● Task directions
Look through the records below and copy each line that includes the word "truck".

● Object correspondence data
--------------------
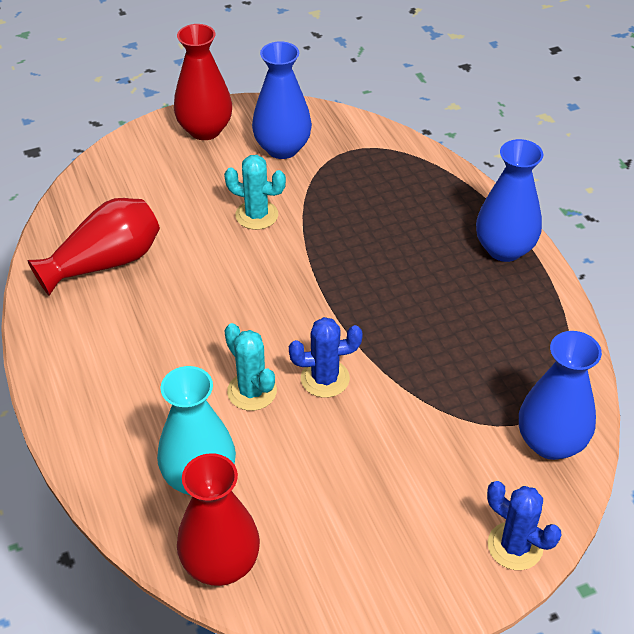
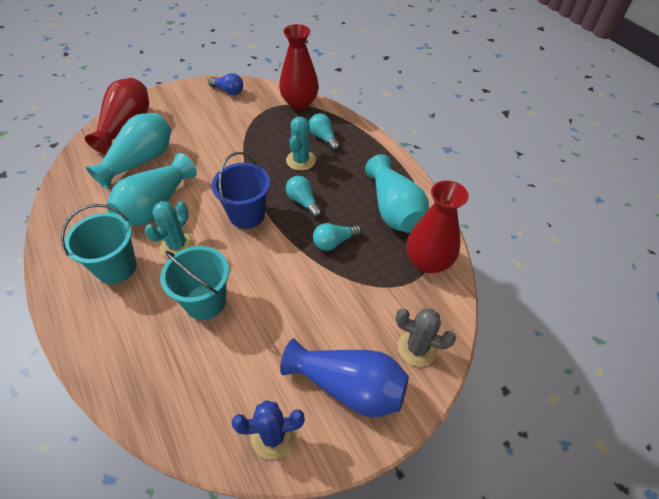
blue bucket: 0 -> 1
blue cactus: 2 -> 1
blue light bulb: 0 -> 1
blue vase: 3 -> 1
grey cactus: 0 -> 1
turquoise bucket: 0 -> 2
turquoise light bulb: 0 -> 3
turquoise vase: 1 -> 3

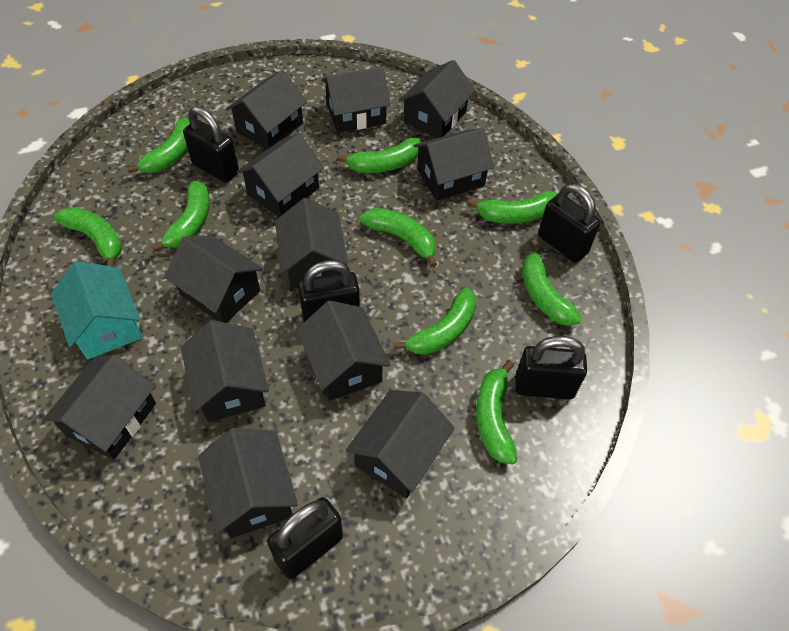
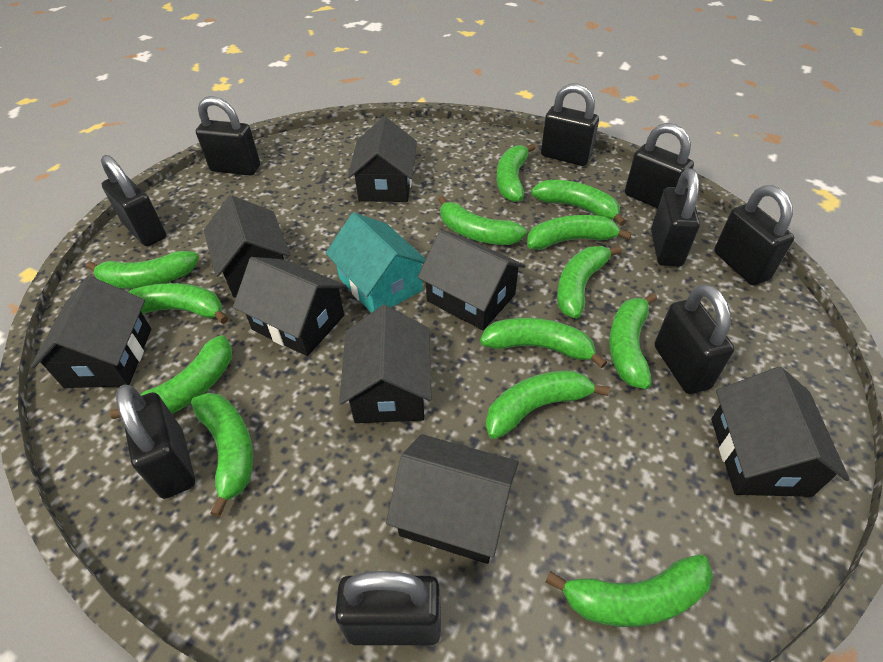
black house: 12 -> 8
black padlock: 5 -> 9
green banana: 9 -> 13

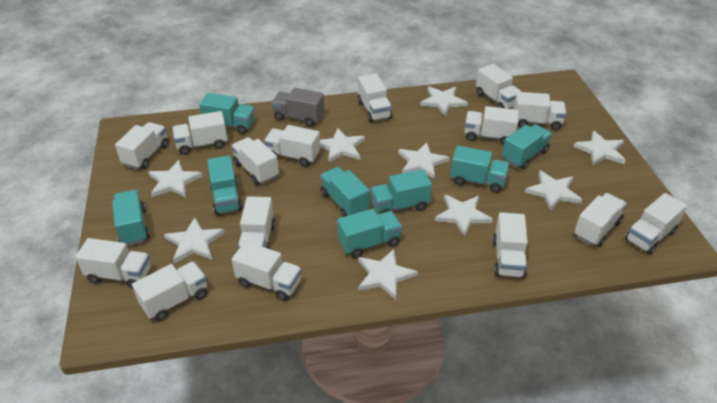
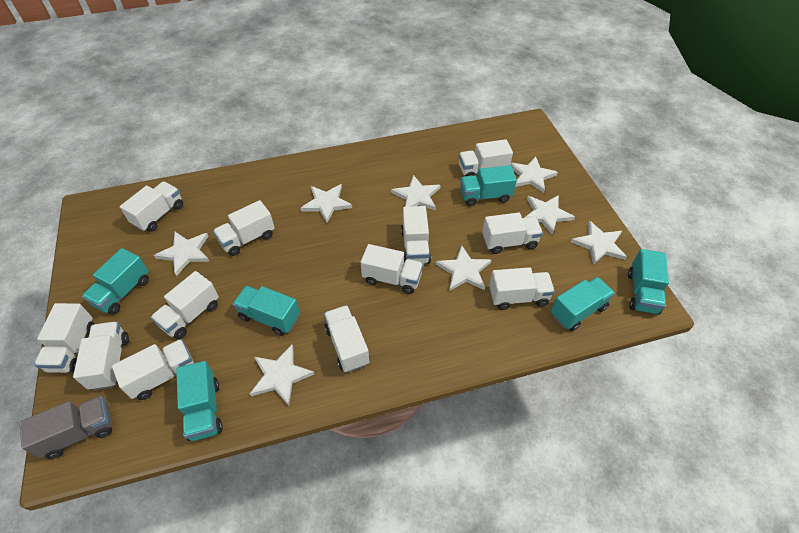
turquoise truck: 8 -> 6
white star: 9 -> 8
white truck: 15 -> 12

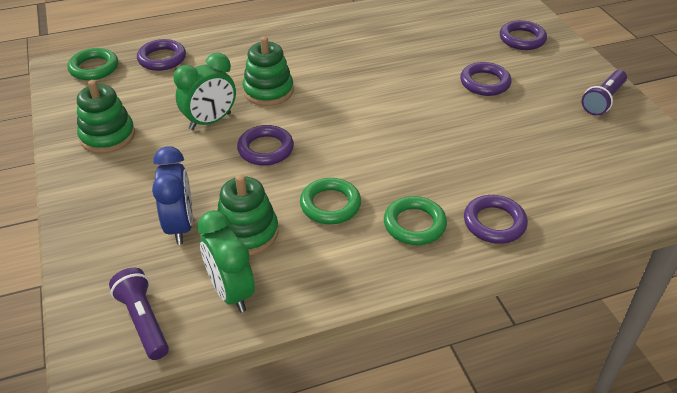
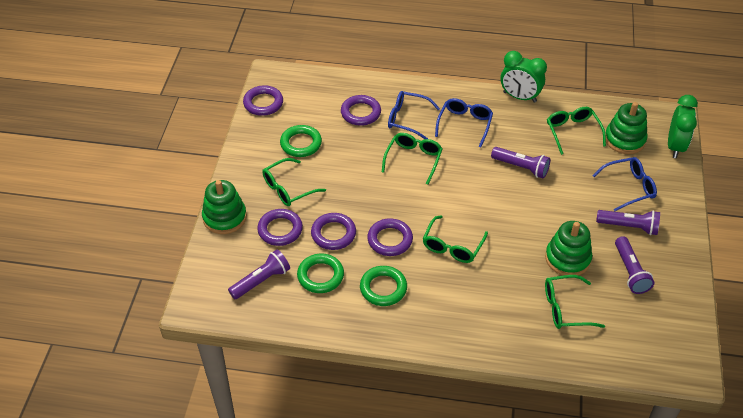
blue clock: 1 -> 0
blue glasses: 0 -> 3
green glasses: 0 -> 5
purple flashlight: 2 -> 4

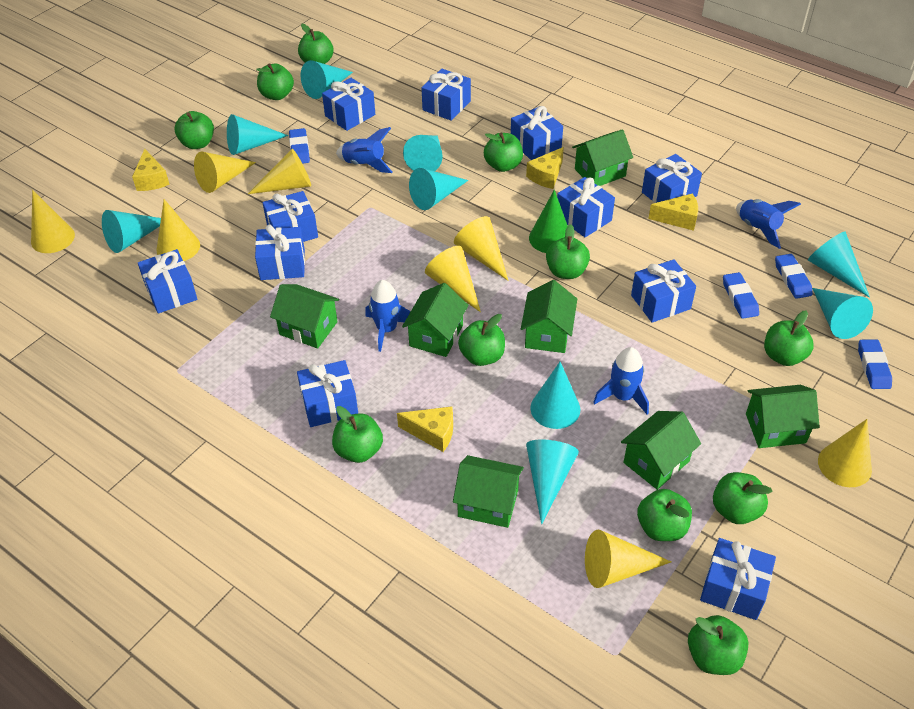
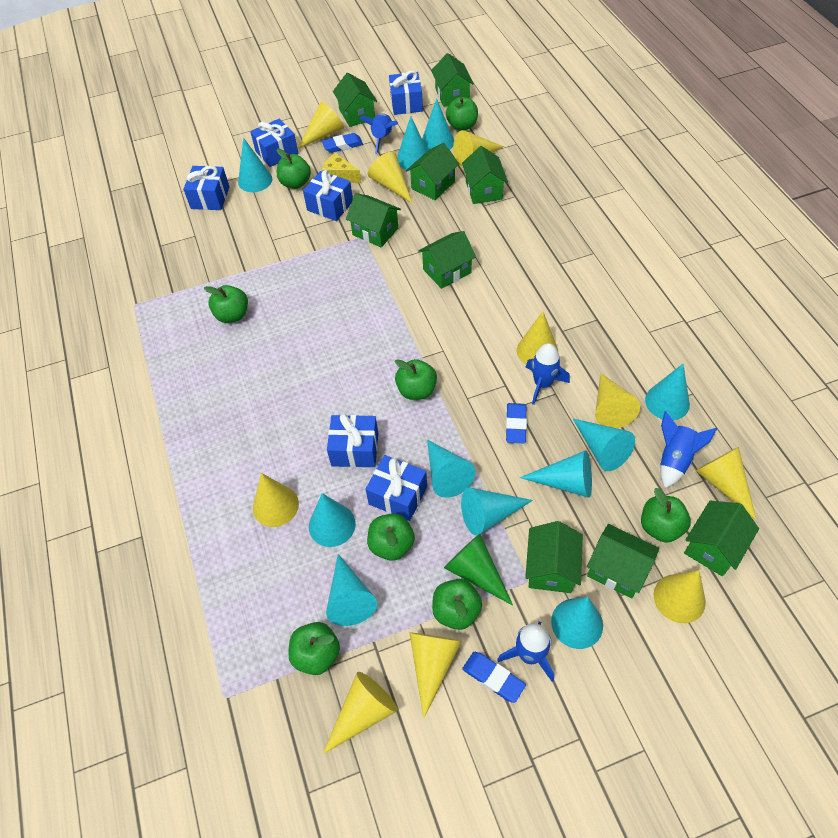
blue eraser: 4 -> 3
blue gift: 11 -> 6
green apple: 11 -> 8
green house: 7 -> 9
turquoise cone: 9 -> 11
yellow cheese: 4 -> 1
yellow cone: 8 -> 10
--------------------
● Result of the task
turquoise truck: 8 -> 6
white truck: 15 -> 12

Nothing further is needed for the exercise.